**LISTED RECORDS**
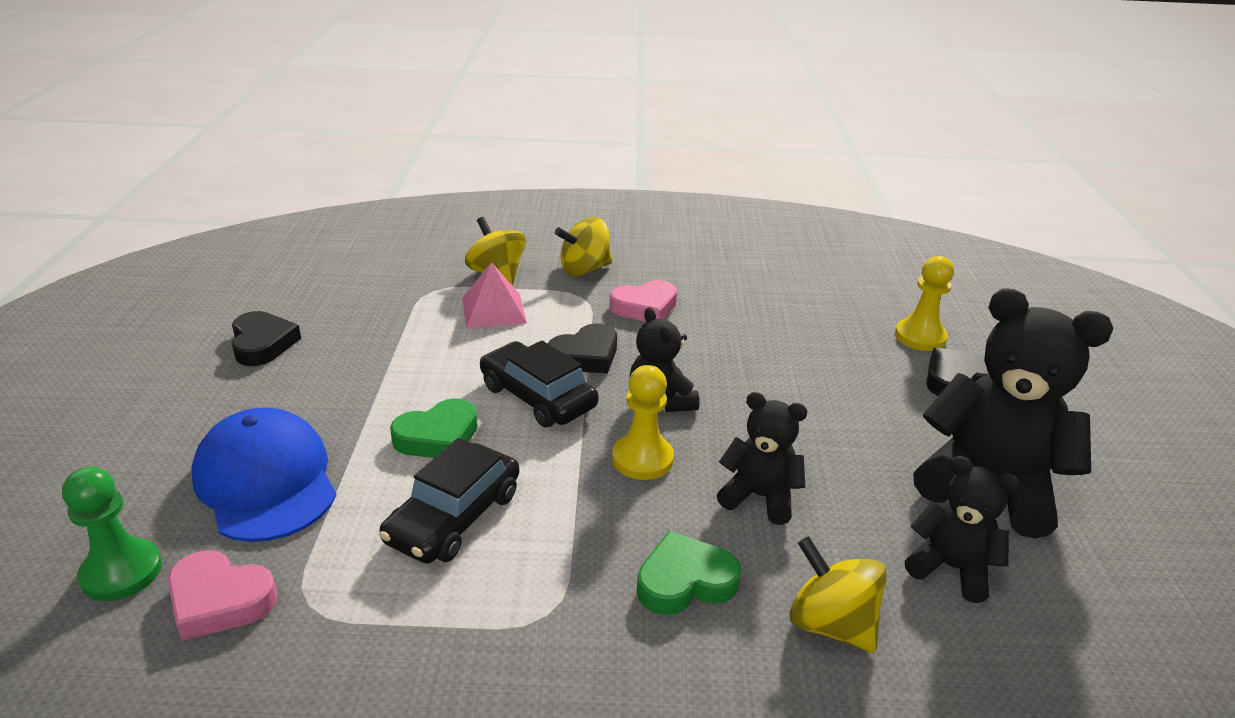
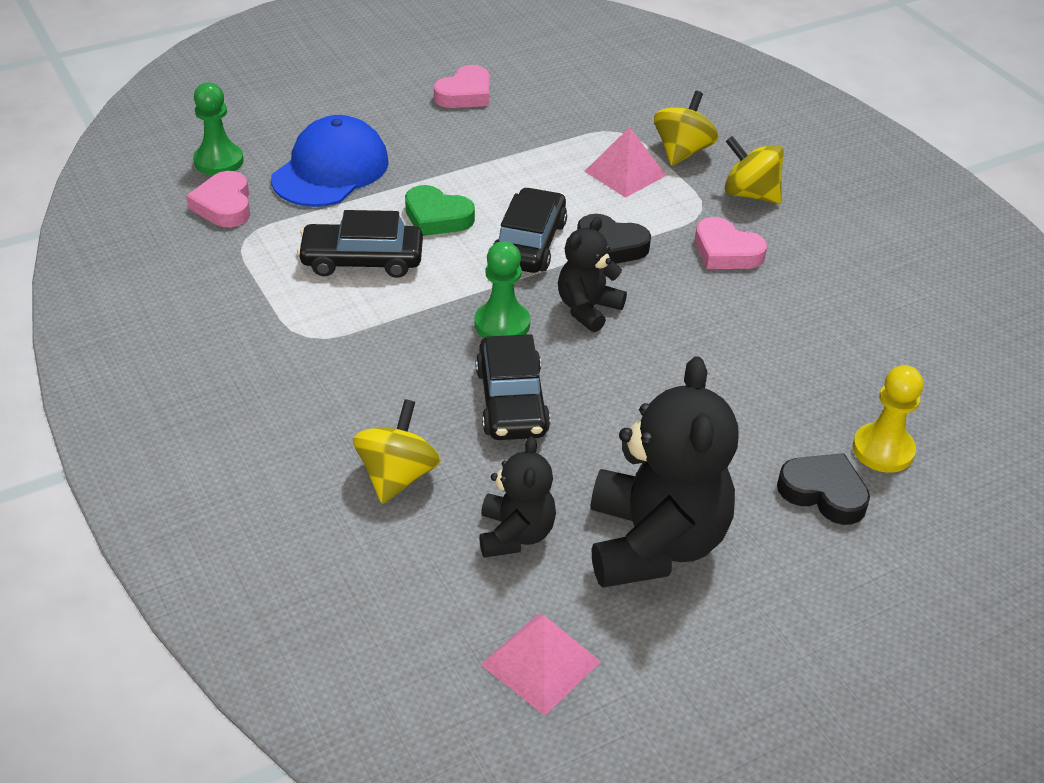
camera: 60 degrees right, 10 degrees up
(262, 344) = (465, 94): black heart -> pink heart
(642, 459) = (502, 324): yellow pawn -> green pawn
(685, 581) = (385, 389): green heart -> none
(759, 497) = (511, 401): black teddy bear -> black car
(1131, 619) = (541, 663): none -> pink pyramid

**EXERCISE INSTRUCTIONS**
Return, exactly as written, the "(759, 497) = (511, 401): black" line and each line after it through the end of the listing above.

**RESPONSE BOX**
(759, 497) = (511, 401): black teddy bear -> black car
(1131, 619) = (541, 663): none -> pink pyramid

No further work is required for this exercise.